BEGIN RECORDS FOR THE TASK

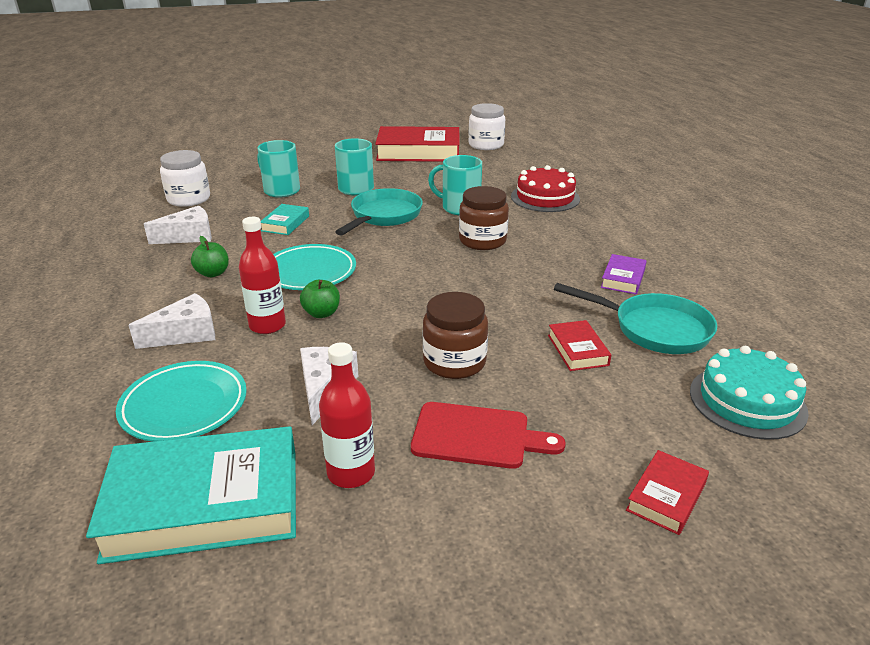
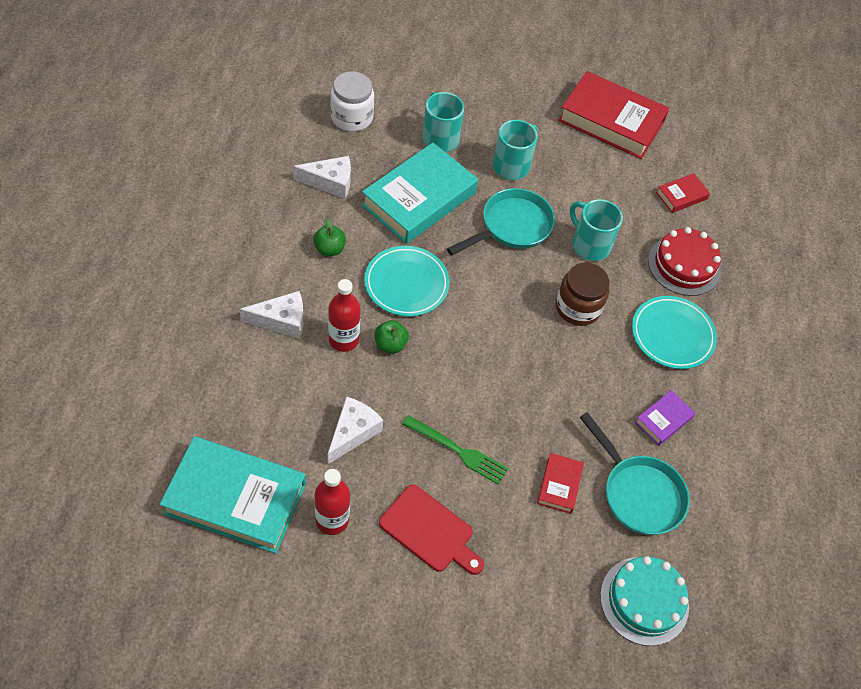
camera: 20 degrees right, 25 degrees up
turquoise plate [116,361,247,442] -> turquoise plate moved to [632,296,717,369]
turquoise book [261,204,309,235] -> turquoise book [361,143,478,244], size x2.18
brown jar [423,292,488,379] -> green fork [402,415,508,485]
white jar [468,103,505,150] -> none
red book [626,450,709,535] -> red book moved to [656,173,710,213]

END RECORDS FOR THE TASK
BEGIN RECORDS FOR THE TASK

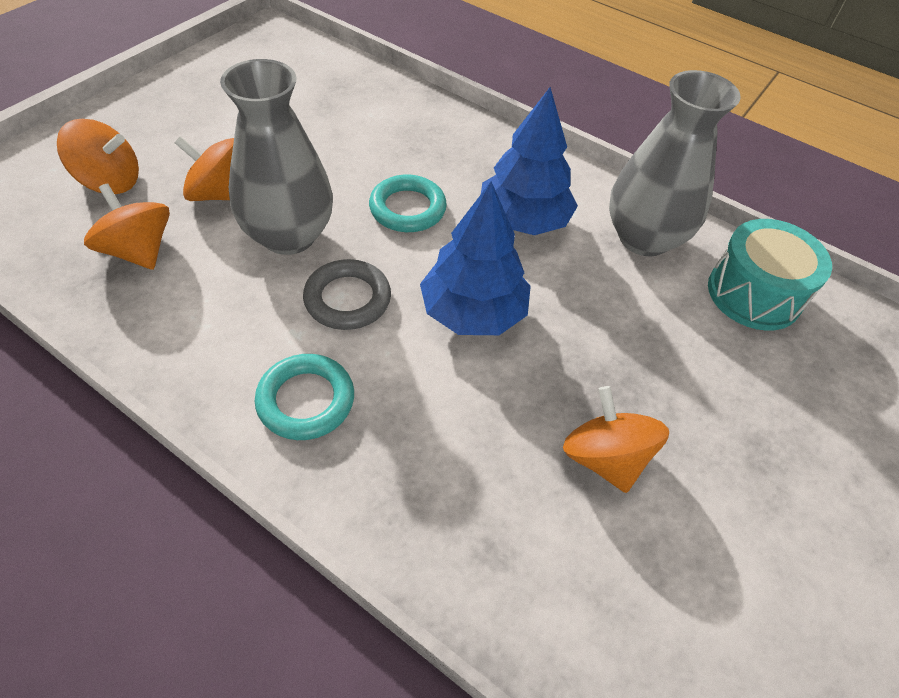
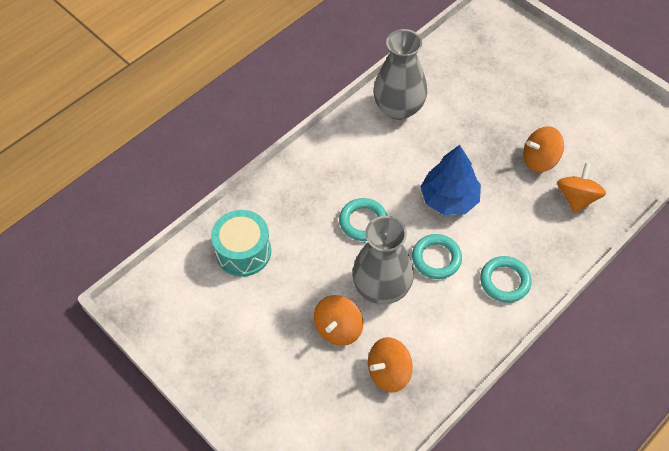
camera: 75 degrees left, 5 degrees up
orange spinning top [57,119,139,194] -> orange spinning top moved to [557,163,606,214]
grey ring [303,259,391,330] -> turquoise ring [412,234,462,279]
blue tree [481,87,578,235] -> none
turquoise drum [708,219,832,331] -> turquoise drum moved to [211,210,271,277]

END RECORDS FOR THE TASK

## EXERCISE BRIEF
Looking at the entries above, can you reproduce exactly the lines from the one that holds "turquoise book [261,204,309,235]" through the one that holds "red book [626,450,709,535]", and only those?

## EXERCISE SOLUTION
turquoise book [261,204,309,235] -> turquoise book [361,143,478,244], size x2.18
brown jar [423,292,488,379] -> green fork [402,415,508,485]
white jar [468,103,505,150] -> none
red book [626,450,709,535] -> red book moved to [656,173,710,213]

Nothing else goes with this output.